## PROBLEM DETAILS:
Repeat the records given below in full, with no changes.

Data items

-.-.-

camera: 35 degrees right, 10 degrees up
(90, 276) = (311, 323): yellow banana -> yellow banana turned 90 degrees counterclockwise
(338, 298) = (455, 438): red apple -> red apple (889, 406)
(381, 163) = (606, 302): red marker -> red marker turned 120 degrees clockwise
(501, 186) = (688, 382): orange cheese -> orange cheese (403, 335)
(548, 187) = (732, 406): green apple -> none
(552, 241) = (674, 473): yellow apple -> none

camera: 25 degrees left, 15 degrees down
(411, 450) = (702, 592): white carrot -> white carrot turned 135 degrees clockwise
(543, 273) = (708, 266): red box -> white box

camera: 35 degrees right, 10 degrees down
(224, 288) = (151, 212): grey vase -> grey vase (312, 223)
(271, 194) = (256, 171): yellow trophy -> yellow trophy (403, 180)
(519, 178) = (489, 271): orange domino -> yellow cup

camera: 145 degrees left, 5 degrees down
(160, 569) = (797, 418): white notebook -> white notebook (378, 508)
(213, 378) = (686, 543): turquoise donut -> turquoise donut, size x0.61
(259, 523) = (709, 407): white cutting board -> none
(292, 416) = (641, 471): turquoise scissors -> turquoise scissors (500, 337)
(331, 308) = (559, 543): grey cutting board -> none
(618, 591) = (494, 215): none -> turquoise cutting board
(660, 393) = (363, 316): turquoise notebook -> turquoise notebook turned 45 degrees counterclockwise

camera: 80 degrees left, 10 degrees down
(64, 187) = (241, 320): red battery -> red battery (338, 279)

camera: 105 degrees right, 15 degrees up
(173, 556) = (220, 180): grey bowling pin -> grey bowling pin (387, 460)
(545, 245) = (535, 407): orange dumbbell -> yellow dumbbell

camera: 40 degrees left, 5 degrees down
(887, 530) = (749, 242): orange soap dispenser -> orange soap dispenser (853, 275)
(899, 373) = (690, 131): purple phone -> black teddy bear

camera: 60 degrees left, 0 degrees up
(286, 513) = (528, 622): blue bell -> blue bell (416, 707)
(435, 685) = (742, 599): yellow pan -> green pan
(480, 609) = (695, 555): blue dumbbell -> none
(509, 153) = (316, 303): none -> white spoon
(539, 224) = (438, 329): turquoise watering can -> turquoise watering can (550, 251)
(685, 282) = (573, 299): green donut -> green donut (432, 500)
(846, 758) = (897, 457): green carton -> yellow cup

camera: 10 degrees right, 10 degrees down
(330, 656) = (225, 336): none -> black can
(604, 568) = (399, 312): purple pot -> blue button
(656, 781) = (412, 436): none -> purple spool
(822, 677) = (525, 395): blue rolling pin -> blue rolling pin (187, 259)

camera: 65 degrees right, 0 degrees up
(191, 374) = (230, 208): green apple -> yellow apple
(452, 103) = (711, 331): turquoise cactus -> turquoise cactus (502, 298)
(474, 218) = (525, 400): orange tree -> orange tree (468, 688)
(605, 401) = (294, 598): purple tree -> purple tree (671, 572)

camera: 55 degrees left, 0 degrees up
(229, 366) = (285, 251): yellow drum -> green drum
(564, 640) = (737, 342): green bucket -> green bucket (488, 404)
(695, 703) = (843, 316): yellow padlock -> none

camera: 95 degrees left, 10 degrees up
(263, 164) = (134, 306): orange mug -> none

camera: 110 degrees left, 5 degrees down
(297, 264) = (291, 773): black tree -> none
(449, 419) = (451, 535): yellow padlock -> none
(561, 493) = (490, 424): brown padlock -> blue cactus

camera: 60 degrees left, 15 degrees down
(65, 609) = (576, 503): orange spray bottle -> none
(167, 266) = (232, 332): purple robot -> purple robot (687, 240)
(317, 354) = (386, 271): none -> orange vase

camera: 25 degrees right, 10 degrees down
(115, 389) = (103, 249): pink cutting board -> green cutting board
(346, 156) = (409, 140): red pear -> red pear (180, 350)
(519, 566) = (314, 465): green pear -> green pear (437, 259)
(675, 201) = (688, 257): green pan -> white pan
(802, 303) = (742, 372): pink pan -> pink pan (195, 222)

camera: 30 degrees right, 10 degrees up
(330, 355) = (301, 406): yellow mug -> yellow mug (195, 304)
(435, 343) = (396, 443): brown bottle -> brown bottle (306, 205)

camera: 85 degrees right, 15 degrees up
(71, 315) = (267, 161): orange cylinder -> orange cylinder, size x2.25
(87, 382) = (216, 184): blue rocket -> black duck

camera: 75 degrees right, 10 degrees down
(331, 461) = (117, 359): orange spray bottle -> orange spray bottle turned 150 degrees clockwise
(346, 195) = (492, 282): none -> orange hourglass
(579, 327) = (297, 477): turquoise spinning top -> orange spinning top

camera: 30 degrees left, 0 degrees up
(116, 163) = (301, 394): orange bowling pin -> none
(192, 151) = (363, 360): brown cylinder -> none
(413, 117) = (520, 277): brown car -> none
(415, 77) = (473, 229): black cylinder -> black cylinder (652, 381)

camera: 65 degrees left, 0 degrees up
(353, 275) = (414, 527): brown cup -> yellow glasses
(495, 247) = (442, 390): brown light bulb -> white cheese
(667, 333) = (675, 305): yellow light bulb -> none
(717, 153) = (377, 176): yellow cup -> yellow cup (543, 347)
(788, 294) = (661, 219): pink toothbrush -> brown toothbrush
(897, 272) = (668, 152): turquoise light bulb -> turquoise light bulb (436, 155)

-.-.-

## SOLVED EXERCISE:
camera: 35 degrees right, 10 degrees up
(90, 276) = (311, 323): yellow banana -> yellow banana turned 90 degrees counterclockwise
(338, 298) = (455, 438): red apple -> red apple (889, 406)
(381, 163) = (606, 302): red marker -> red marker turned 120 degrees clockwise
(501, 186) = (688, 382): orange cheese -> orange cheese (403, 335)
(548, 187) = (732, 406): green apple -> none
(552, 241) = (674, 473): yellow apple -> none

camera: 25 degrees left, 15 degrees down
(411, 450) = (702, 592): white carrot -> white carrot turned 135 degrees clockwise
(543, 273) = (708, 266): red box -> white box

camera: 35 degrees right, 10 degrees down
(224, 288) = (151, 212): grey vase -> grey vase (312, 223)
(271, 194) = (256, 171): yellow trophy -> yellow trophy (403, 180)
(519, 178) = (489, 271): orange domino -> yellow cup

camera: 145 degrees left, 5 degrees down
(160, 569) = (797, 418): white notebook -> white notebook (378, 508)
(213, 378) = (686, 543): turquoise donut -> turquoise donut, size x0.61
(259, 523) = (709, 407): white cutting board -> none
(292, 416) = (641, 471): turquoise scissors -> turquoise scissors (500, 337)
(331, 308) = (559, 543): grey cutting board -> none
(618, 591) = (494, 215): none -> turquoise cutting board
(660, 393) = (363, 316): turquoise notebook -> turquoise notebook turned 45 degrees counterclockwise

camera: 80 degrees left, 10 degrees down
(64, 187) = (241, 320): red battery -> red battery (338, 279)

camera: 105 degrees right, 15 degrees up
(173, 556) = (220, 180): grey bowling pin -> grey bowling pin (387, 460)
(545, 245) = (535, 407): orange dumbbell -> yellow dumbbell

camera: 40 degrees left, 5 degrees down
(887, 530) = (749, 242): orange soap dispenser -> orange soap dispenser (853, 275)
(899, 373) = (690, 131): purple phone -> black teddy bear

camera: 60 degrees left, 0 degrees up
(286, 513) = (528, 622): blue bell -> blue bell (416, 707)
(435, 685) = (742, 599): yellow pan -> green pan
(480, 609) = (695, 555): blue dumbbell -> none
(509, 153) = (316, 303): none -> white spoon
(539, 224) = (438, 329): turquoise watering can -> turquoise watering can (550, 251)
(685, 282) = (573, 299): green donut -> green donut (432, 500)
(846, 758) = (897, 457): green carton -> yellow cup

camera: 10 degrees right, 10 degrees down
(330, 656) = (225, 336): none -> black can
(604, 568) = (399, 312): purple pot -> blue button
(656, 781) = (412, 436): none -> purple spool
(822, 677) = (525, 395): blue rolling pin -> blue rolling pin (187, 259)

camera: 65 degrees right, 0 degrees up
(191, 374) = (230, 208): green apple -> yellow apple
(452, 103) = (711, 331): turquoise cactus -> turquoise cactus (502, 298)
(474, 218) = (525, 400): orange tree -> orange tree (468, 688)
(605, 401) = (294, 598): purple tree -> purple tree (671, 572)

camera: 55 degrees left, 0 degrees up
(229, 366) = (285, 251): yellow drum -> green drum
(564, 640) = (737, 342): green bucket -> green bucket (488, 404)
(695, 703) = (843, 316): yellow padlock -> none

camera: 95 degrees left, 10 degrees up
(263, 164) = (134, 306): orange mug -> none

camera: 110 degrees left, 5 degrees down
(297, 264) = (291, 773): black tree -> none
(449, 419) = (451, 535): yellow padlock -> none
(561, 493) = (490, 424): brown padlock -> blue cactus

camera: 60 degrees left, 15 degrees down
(65, 609) = (576, 503): orange spray bottle -> none
(167, 266) = (232, 332): purple robot -> purple robot (687, 240)
(317, 354) = (386, 271): none -> orange vase

camera: 25 degrees right, 10 degrees down
(115, 389) = (103, 249): pink cutting board -> green cutting board
(346, 156) = (409, 140): red pear -> red pear (180, 350)
(519, 566) = (314, 465): green pear -> green pear (437, 259)
(675, 201) = (688, 257): green pan -> white pan
(802, 303) = (742, 372): pink pan -> pink pan (195, 222)

camera: 30 degrees right, 10 degrees up
(330, 355) = (301, 406): yellow mug -> yellow mug (195, 304)
(435, 343) = (396, 443): brown bottle -> brown bottle (306, 205)

camera: 85 degrees right, 15 degrees up
(71, 315) = (267, 161): orange cylinder -> orange cylinder, size x2.25
(87, 382) = (216, 184): blue rocket -> black duck

camera: 75 degrees right, 10 degrees down
(331, 461) = (117, 359): orange spray bottle -> orange spray bottle turned 150 degrees clockwise
(346, 195) = (492, 282): none -> orange hourglass
(579, 327) = (297, 477): turquoise spinning top -> orange spinning top

camera: 30 degrees left, 0 degrees up
(116, 163) = (301, 394): orange bowling pin -> none
(192, 151) = (363, 360): brown cylinder -> none
(413, 117) = (520, 277): brown car -> none
(415, 77) = (473, 229): black cylinder -> black cylinder (652, 381)

camera: 65 degrees left, 0 degrees up
(353, 275) = (414, 527): brown cup -> yellow glasses
(495, 247) = (442, 390): brown light bulb -> white cheese
(667, 333) = (675, 305): yellow light bulb -> none
(717, 153) = (377, 176): yellow cup -> yellow cup (543, 347)
(788, 294) = (661, 219): pink toothbrush -> brown toothbrush
(897, 272) = (668, 152): turquoise light bulb -> turquoise light bulb (436, 155)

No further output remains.